§ **Goal of the exercise**
Verbatim transcription with images omitted: return the entries below in full.

§ **Material provided**
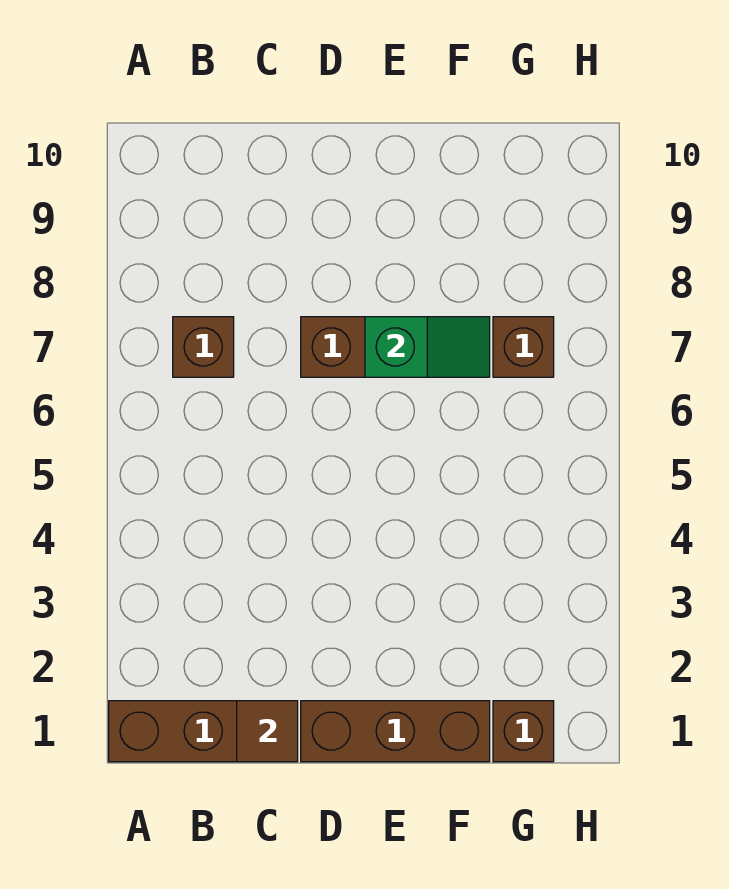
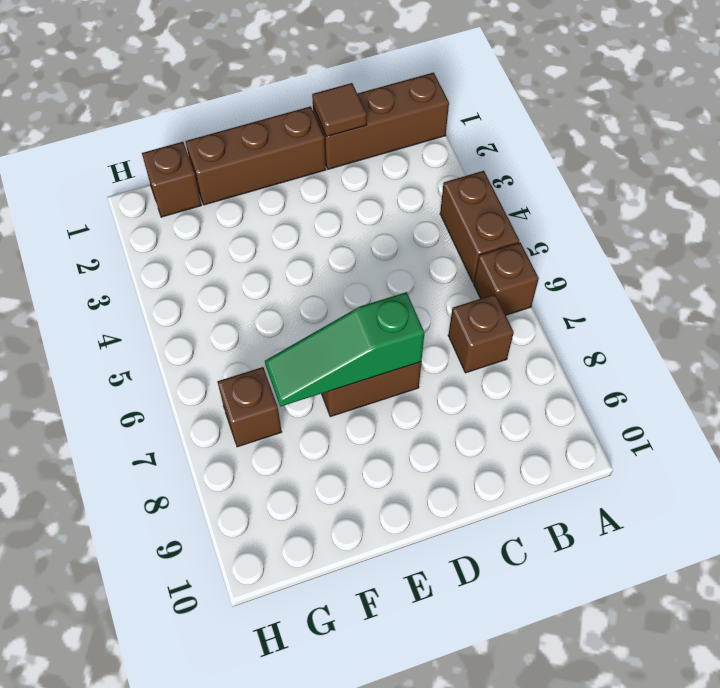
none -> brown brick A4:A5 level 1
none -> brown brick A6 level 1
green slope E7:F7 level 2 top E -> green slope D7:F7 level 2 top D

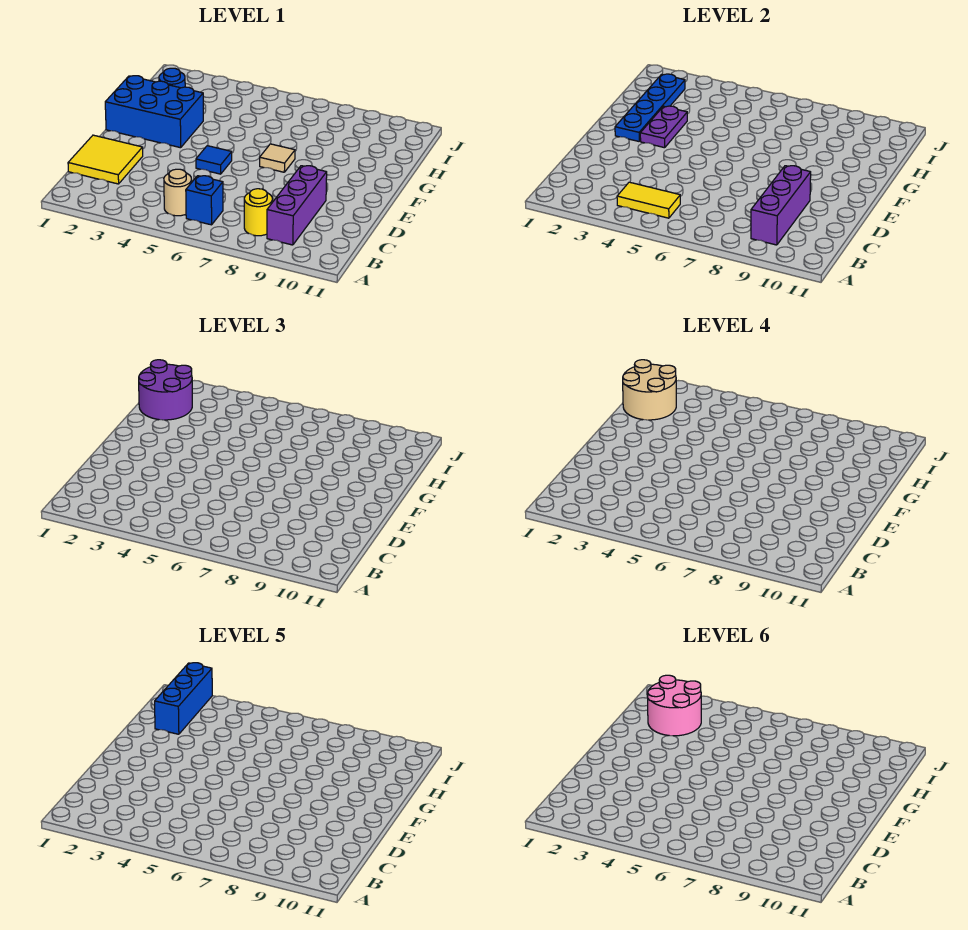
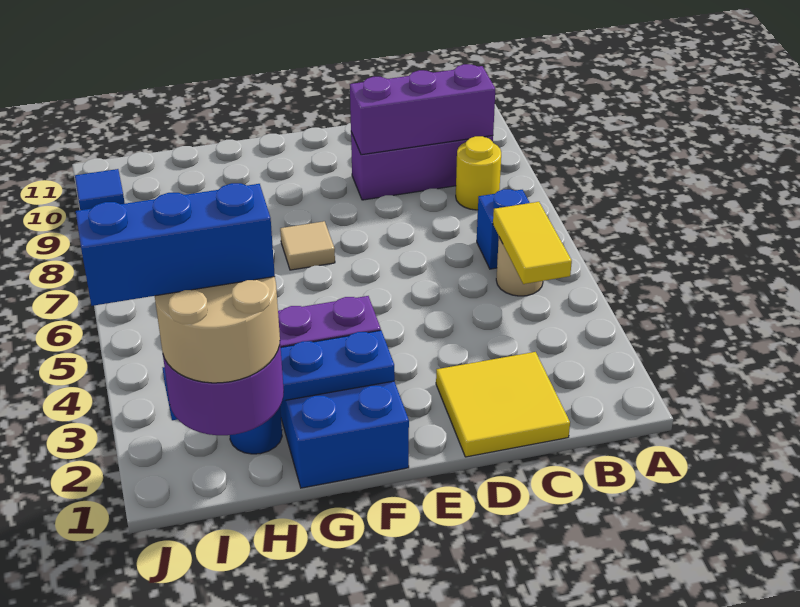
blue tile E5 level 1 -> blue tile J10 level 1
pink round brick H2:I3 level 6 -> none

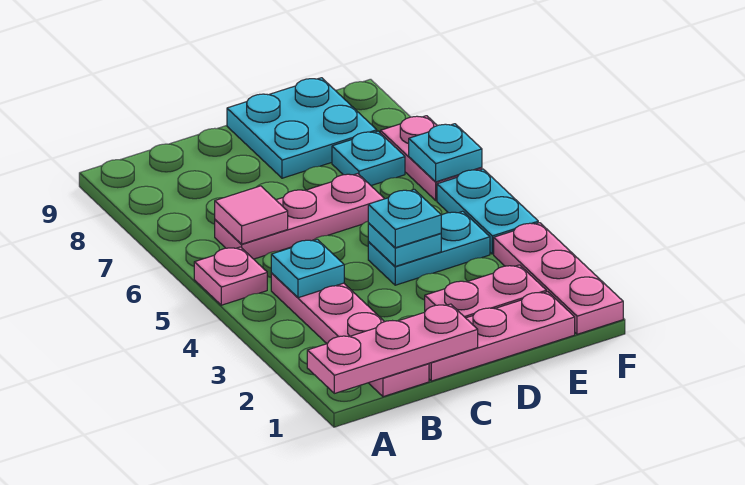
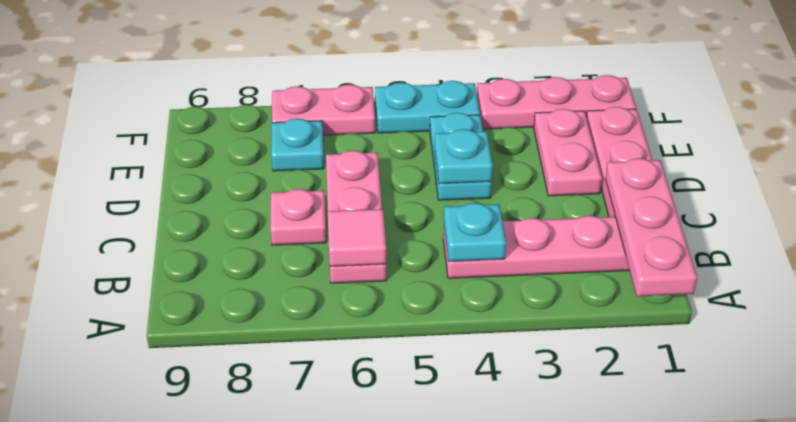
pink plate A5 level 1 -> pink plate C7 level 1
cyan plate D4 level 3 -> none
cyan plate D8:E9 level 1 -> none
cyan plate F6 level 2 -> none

§ **Your solution**
none -> brown brick A4:A5 level 1
none -> brown brick A6 level 1
green slope E7:F7 level 2 top E -> green slope D7:F7 level 2 top D

blue tile E5 level 1 -> blue tile J10 level 1
pink round brick H2:I3 level 6 -> none

pink plate A5 level 1 -> pink plate C7 level 1
cyan plate D4 level 3 -> none
cyan plate D8:E9 level 1 -> none
cyan plate F6 level 2 -> none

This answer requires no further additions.